WORK INSTRUCTION:
Only an exact copy is wanted: the lines from the one holding "(268, 459) = (907, 417): pink spoon -> none" through the last line below, minus the pictures.
(INPUT RECORDS Opens)
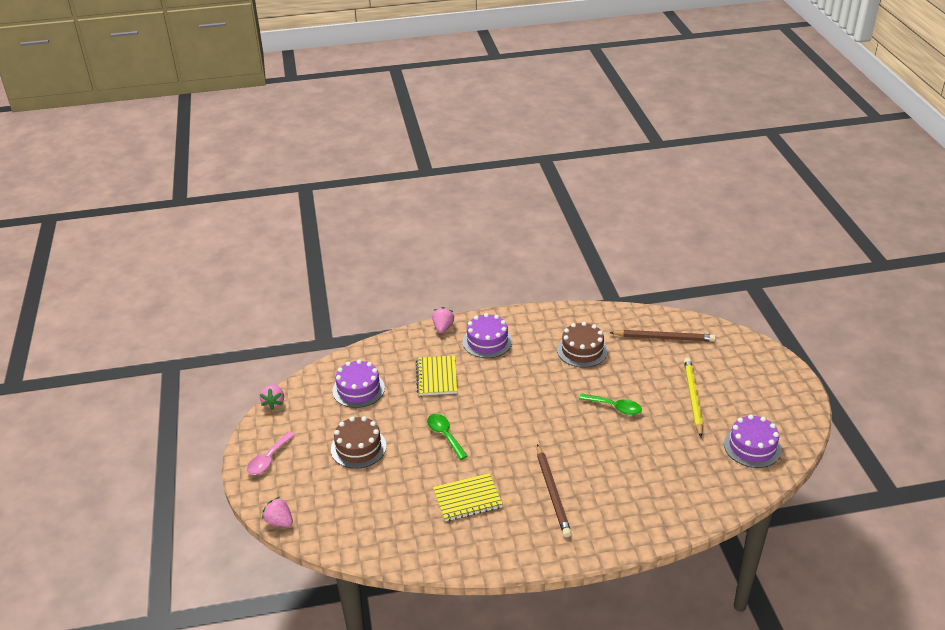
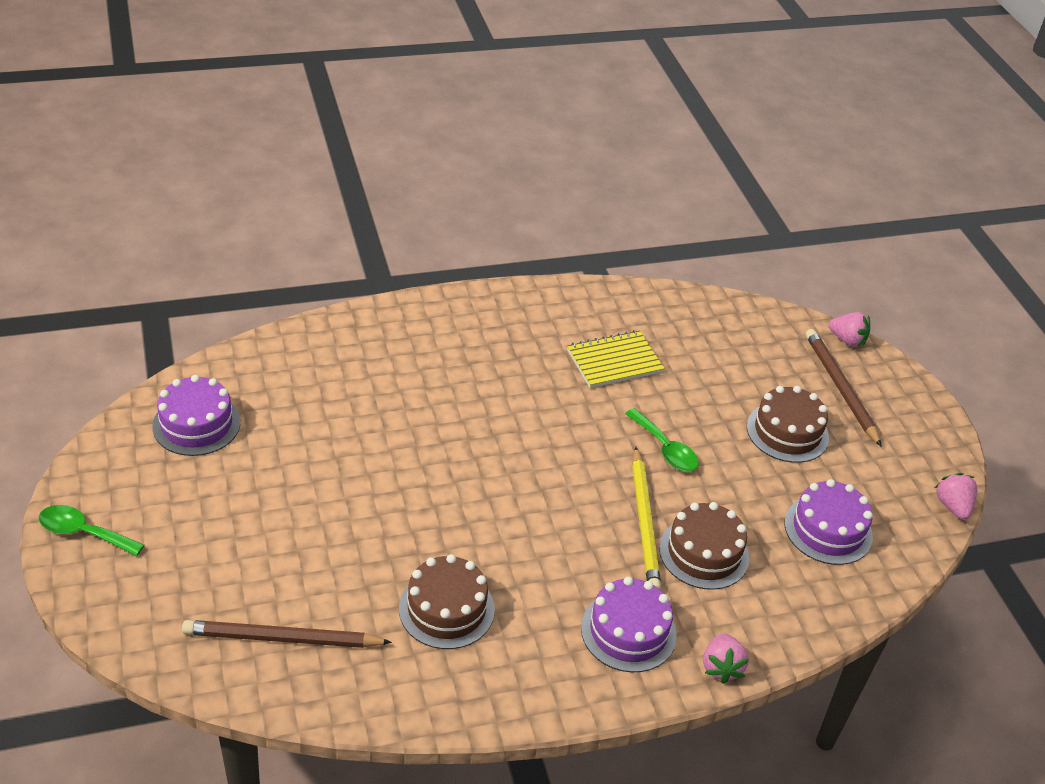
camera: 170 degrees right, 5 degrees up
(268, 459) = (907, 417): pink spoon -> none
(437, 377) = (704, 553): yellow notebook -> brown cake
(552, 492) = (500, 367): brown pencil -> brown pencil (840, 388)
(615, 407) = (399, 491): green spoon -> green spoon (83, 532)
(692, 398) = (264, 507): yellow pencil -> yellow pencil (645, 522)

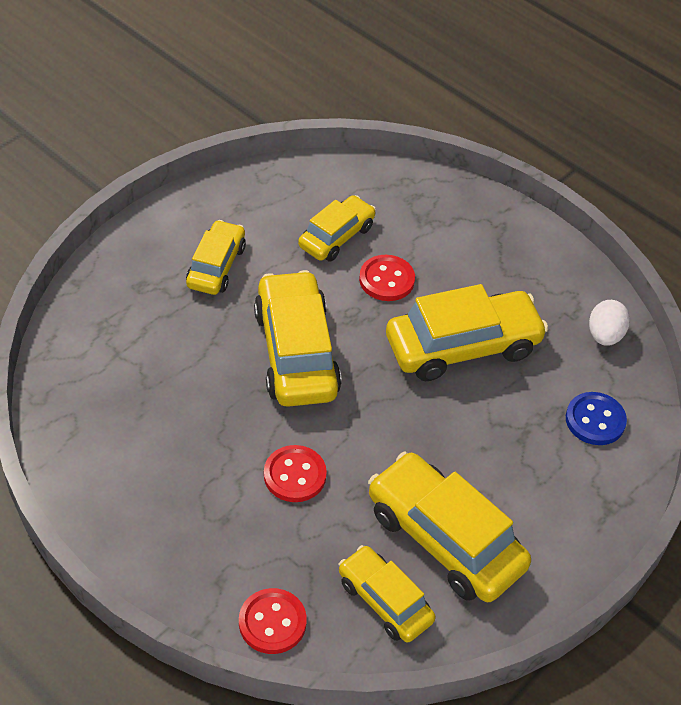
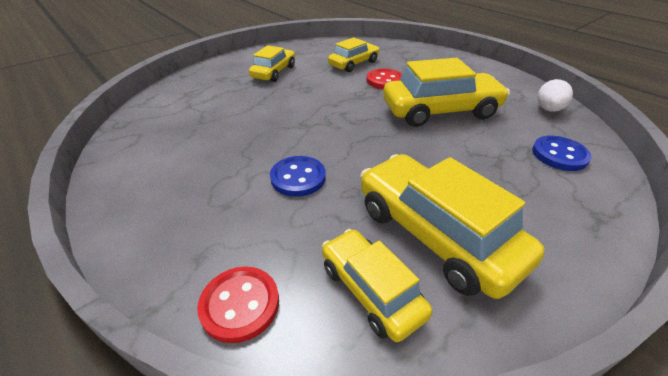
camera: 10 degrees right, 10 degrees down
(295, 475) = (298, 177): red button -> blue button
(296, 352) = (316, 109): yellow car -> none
(INPUT RECORDS Closes)
TASK RESULT:
(268, 459) = (907, 417): pink spoon -> none
(437, 377) = (704, 553): yellow notebook -> brown cake
(552, 492) = (500, 367): brown pencil -> brown pencil (840, 388)
(615, 407) = (399, 491): green spoon -> green spoon (83, 532)
(692, 398) = (264, 507): yellow pencil -> yellow pencil (645, 522)

camera: 10 degrees right, 10 degrees down
(295, 475) = (298, 177): red button -> blue button
(296, 352) = (316, 109): yellow car -> none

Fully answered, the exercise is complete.